BEGIN RECORDS FOR THE EXERCISE
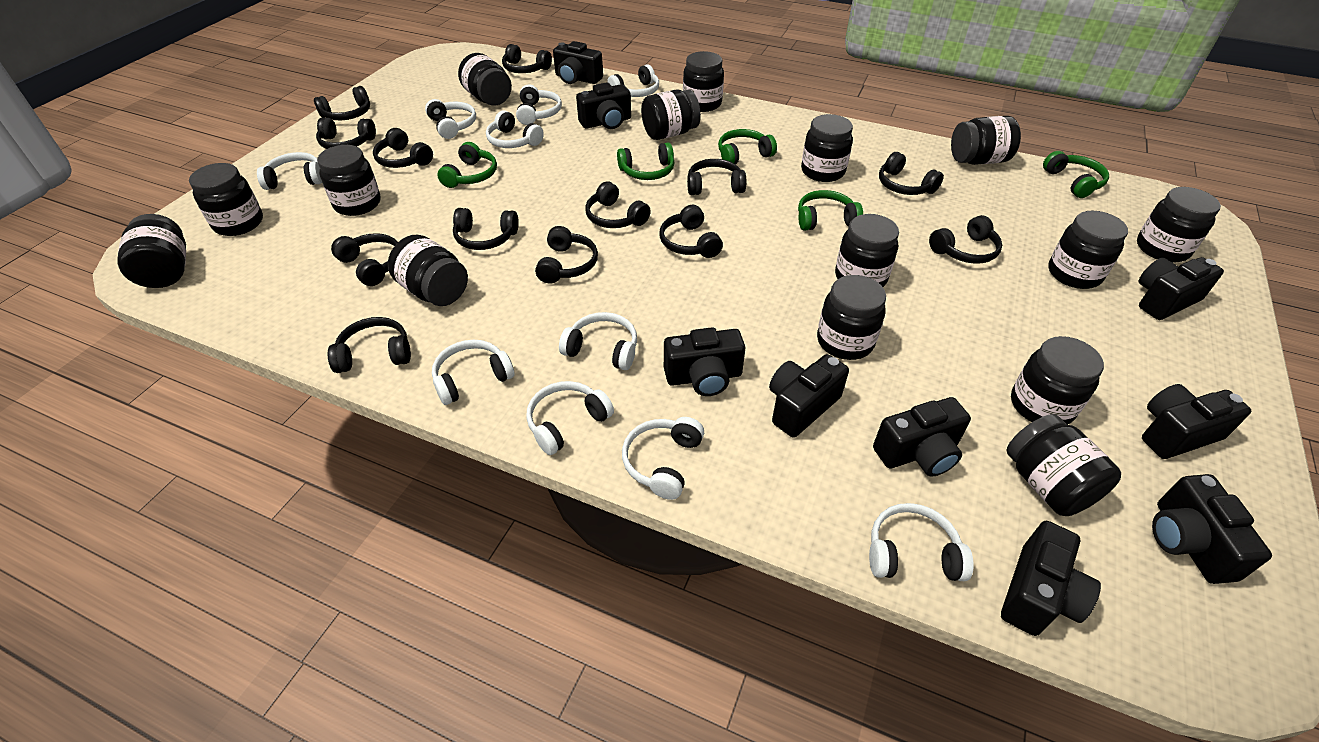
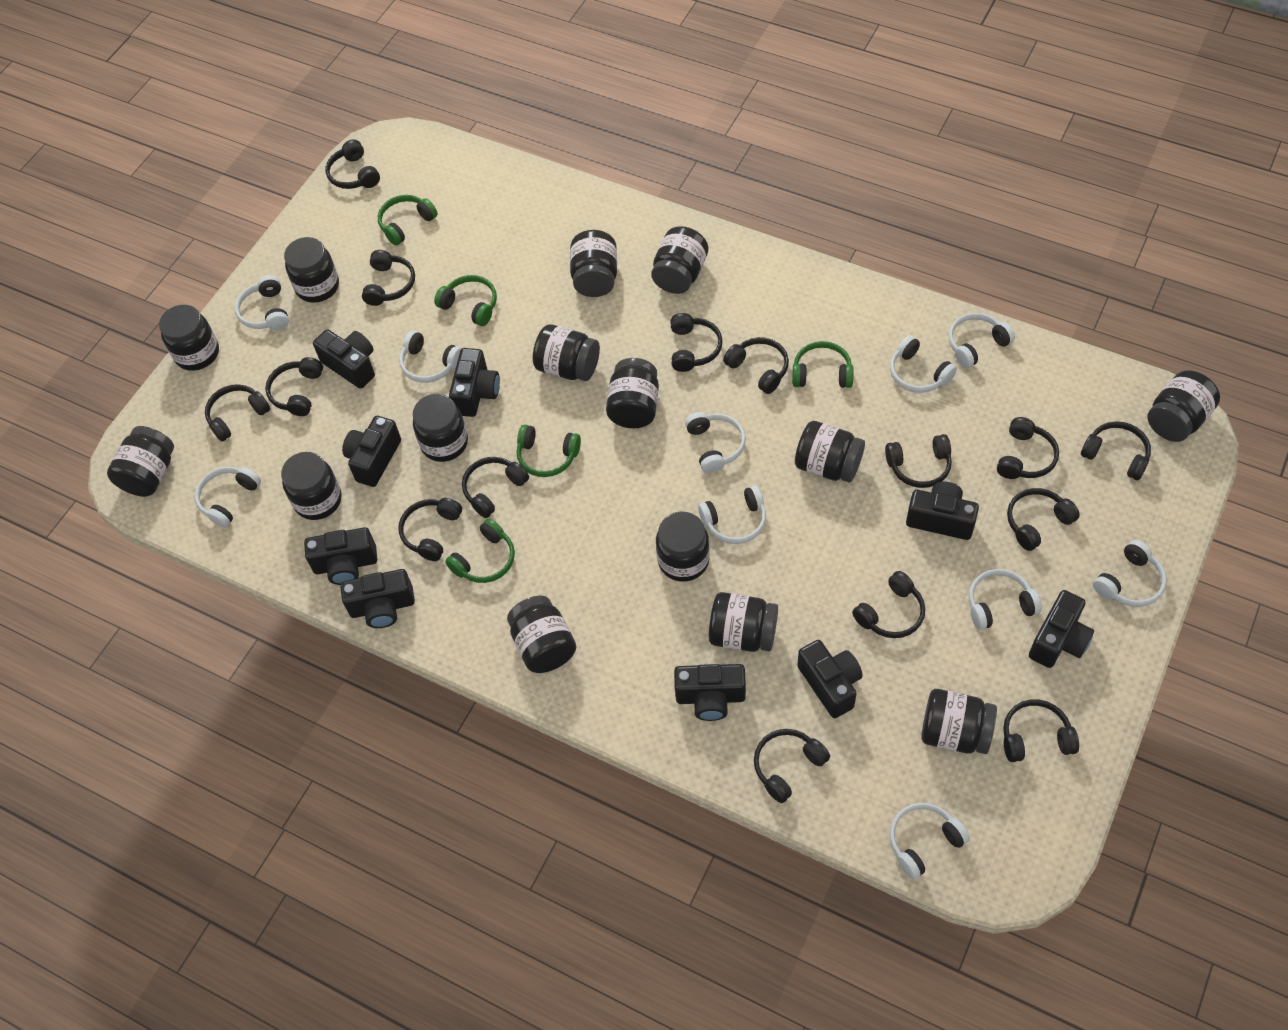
black headphones: 13 -> 15

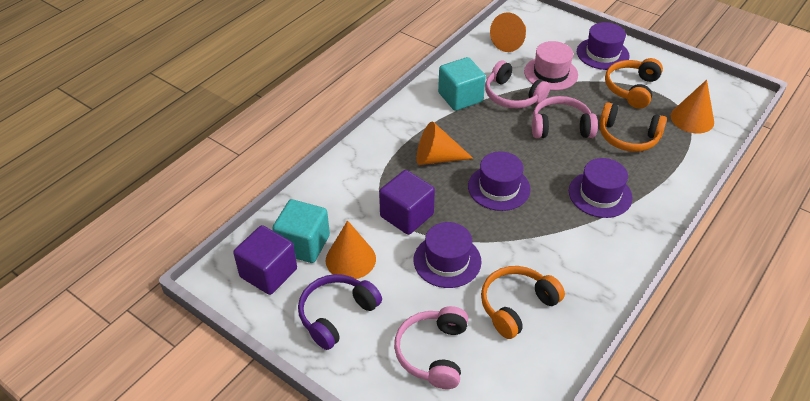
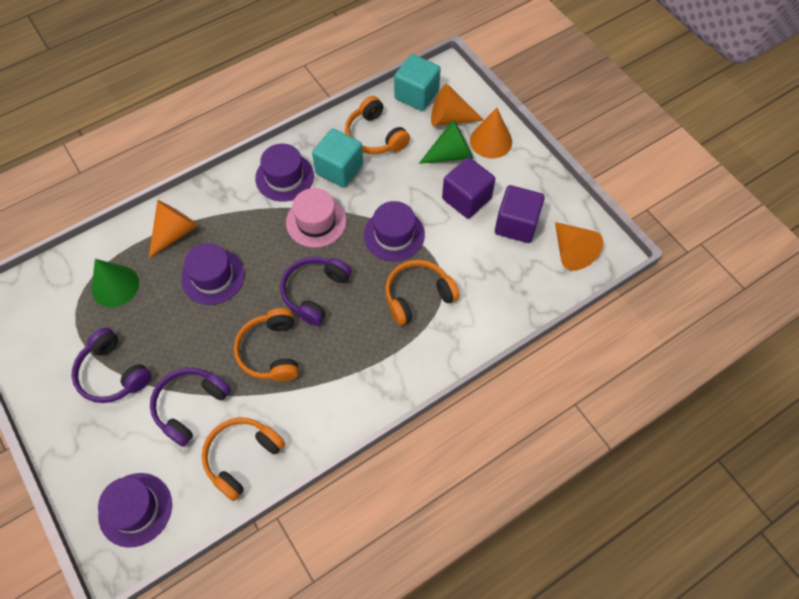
green cone: 0 -> 2
orange headphones: 3 -> 4
pink headphones: 3 -> 0
purple headphones: 1 -> 3

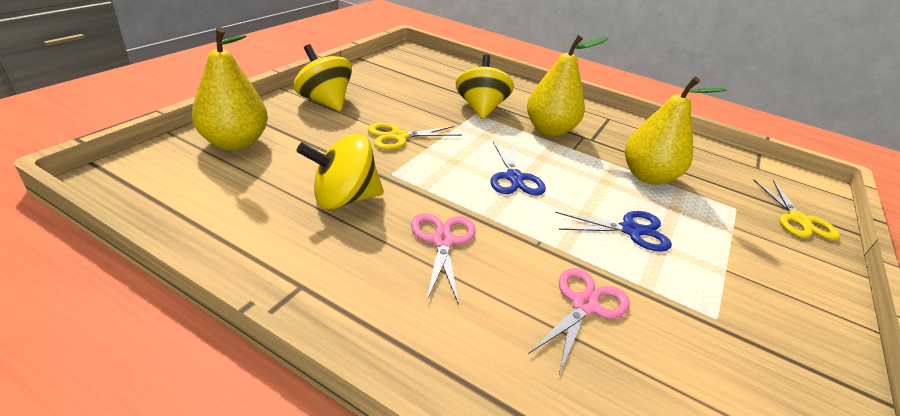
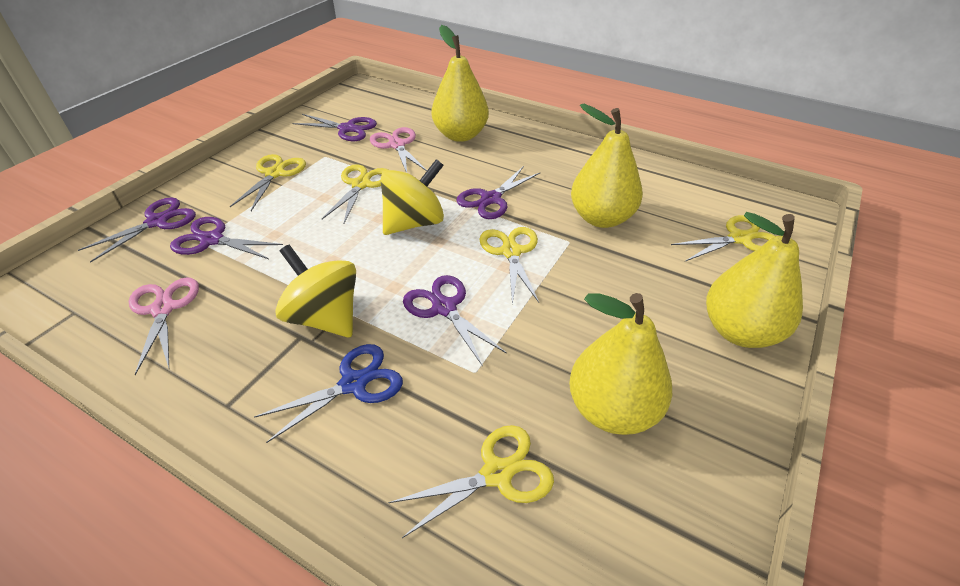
blue scissors: 2 -> 1
purple scissors: 0 -> 5
yellow pear: 3 -> 4
yellow scissors: 2 -> 5
yellow spinning top: 3 -> 2

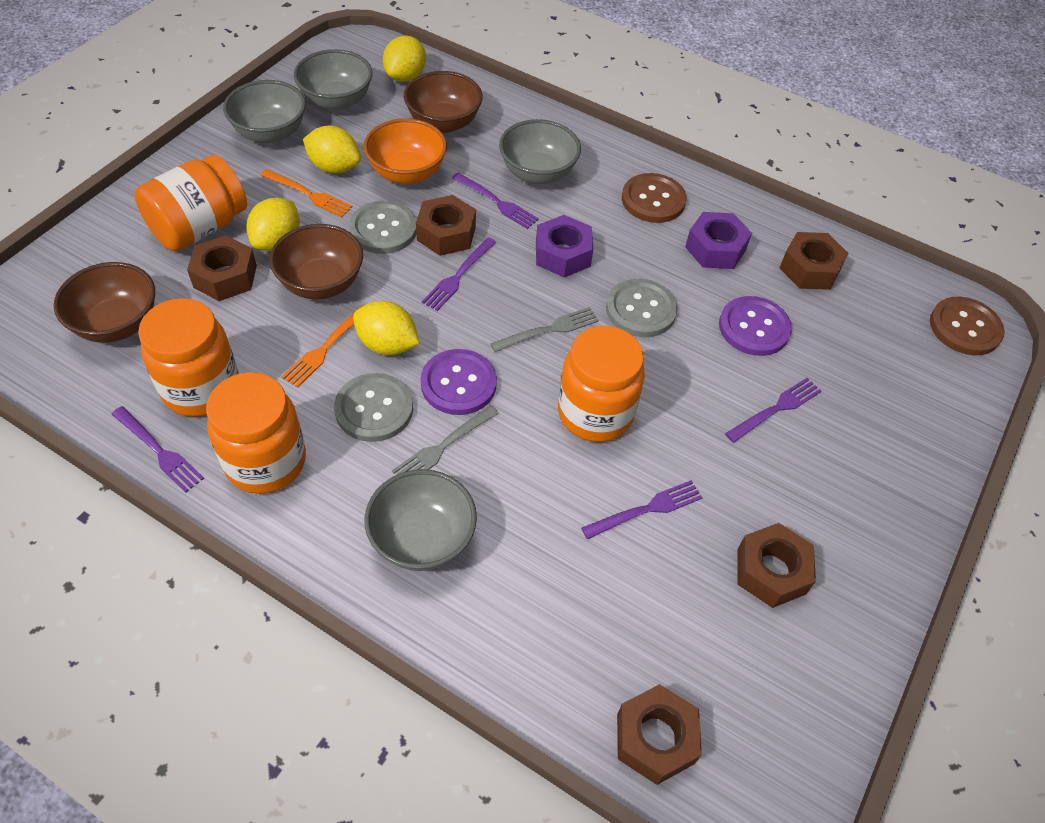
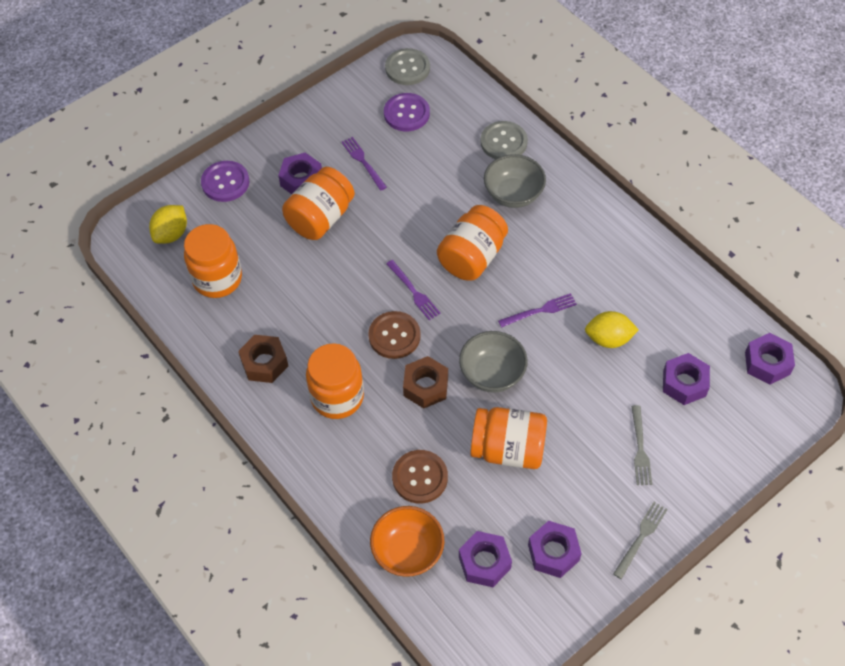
brown bowl: 3 -> 0
brown nut: 5 -> 2
grey bowl: 4 -> 2
grey button: 3 -> 2
orange fork: 2 -> 0
orange jar: 4 -> 5
purple fork: 5 -> 3
purple nut: 2 -> 5
yellow lemon: 4 -> 2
END RECORDS FOR THE EXERCISE
**WORK INSTRUCTION**
Go line by line through the records above and copy each one containing "purple".

**WRITTEN ANSWER**
purple headphones: 1 -> 3
purple scissors: 0 -> 5
purple fork: 5 -> 3
purple nut: 2 -> 5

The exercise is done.